:: THE TASK ::
List each line in the listing below that contains the string "date".

━━━ TASK MATERIAL ━━━

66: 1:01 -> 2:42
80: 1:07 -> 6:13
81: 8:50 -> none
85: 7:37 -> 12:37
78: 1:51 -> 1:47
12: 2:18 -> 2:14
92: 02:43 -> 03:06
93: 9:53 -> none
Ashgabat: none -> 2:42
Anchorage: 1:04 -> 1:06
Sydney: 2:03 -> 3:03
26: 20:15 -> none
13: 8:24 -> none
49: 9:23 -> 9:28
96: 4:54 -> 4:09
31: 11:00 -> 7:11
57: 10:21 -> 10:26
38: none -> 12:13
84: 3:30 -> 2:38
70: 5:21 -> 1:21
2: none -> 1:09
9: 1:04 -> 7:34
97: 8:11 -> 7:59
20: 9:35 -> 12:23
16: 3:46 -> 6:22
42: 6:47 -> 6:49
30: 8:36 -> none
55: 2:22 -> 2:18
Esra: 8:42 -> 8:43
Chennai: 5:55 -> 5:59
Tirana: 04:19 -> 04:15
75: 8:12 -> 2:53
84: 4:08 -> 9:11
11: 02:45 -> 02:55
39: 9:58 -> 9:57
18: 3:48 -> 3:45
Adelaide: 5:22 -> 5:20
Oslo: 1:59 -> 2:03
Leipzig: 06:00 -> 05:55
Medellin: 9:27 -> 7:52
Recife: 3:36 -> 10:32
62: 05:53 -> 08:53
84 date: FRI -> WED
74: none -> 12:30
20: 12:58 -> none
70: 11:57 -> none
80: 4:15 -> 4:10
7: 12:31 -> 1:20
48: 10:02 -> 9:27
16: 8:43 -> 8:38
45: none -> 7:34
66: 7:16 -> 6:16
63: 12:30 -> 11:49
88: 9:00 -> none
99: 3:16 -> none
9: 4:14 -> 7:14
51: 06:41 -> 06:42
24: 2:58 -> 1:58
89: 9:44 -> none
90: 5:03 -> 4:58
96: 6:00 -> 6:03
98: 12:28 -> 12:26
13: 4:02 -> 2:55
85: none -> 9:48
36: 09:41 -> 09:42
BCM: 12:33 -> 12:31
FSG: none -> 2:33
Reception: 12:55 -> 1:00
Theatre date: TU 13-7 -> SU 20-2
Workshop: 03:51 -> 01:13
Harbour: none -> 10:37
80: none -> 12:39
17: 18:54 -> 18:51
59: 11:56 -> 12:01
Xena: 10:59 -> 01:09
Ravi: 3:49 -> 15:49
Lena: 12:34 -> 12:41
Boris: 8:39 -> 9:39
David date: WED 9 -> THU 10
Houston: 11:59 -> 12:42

━━━

:: SOLUTION FOR THIS EXERCISE ::
84 date: FRI -> WED
Theatre date: TU 13-7 -> SU 20-2
David date: WED 9 -> THU 10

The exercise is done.